## Input data
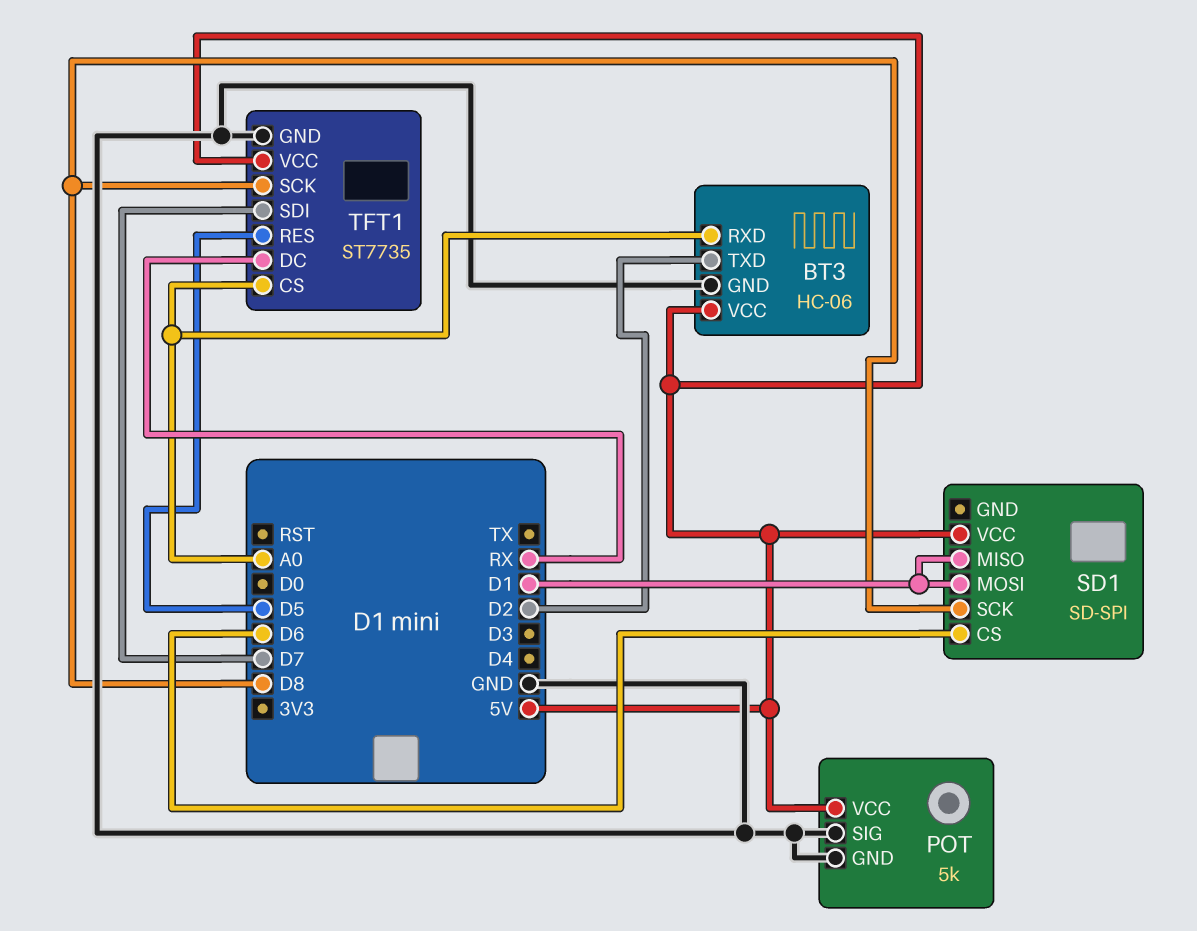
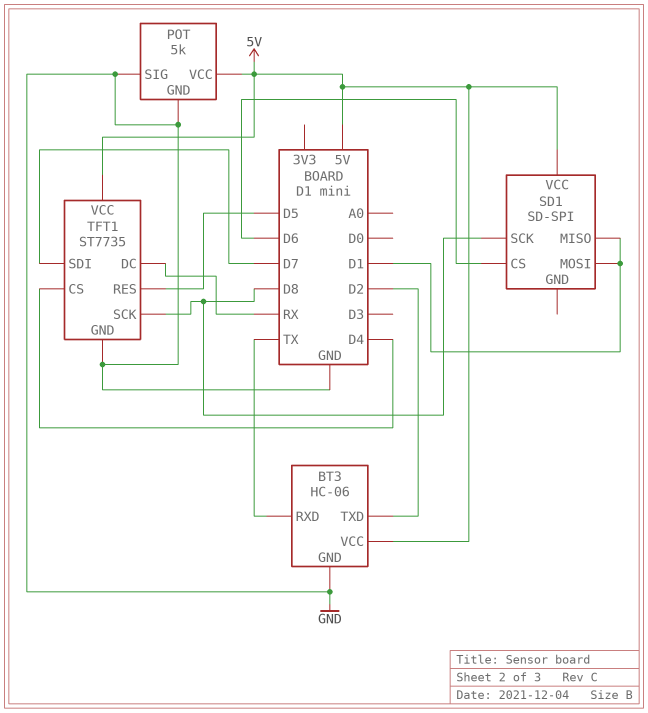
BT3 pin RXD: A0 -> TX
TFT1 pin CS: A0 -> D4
* * *
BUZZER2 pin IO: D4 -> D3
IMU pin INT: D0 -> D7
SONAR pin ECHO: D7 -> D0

## Your instructions
Of the entries listed above, reproduce only the lines starting at the line containing "BUZZER2 pin IO: D4 -> D3" and ending at the line containing "SONAR pin ECHO: D7 -> D0". Include both, exactly as they stand.

## Answer area
BUZZER2 pin IO: D4 -> D3
IMU pin INT: D0 -> D7
SONAR pin ECHO: D7 -> D0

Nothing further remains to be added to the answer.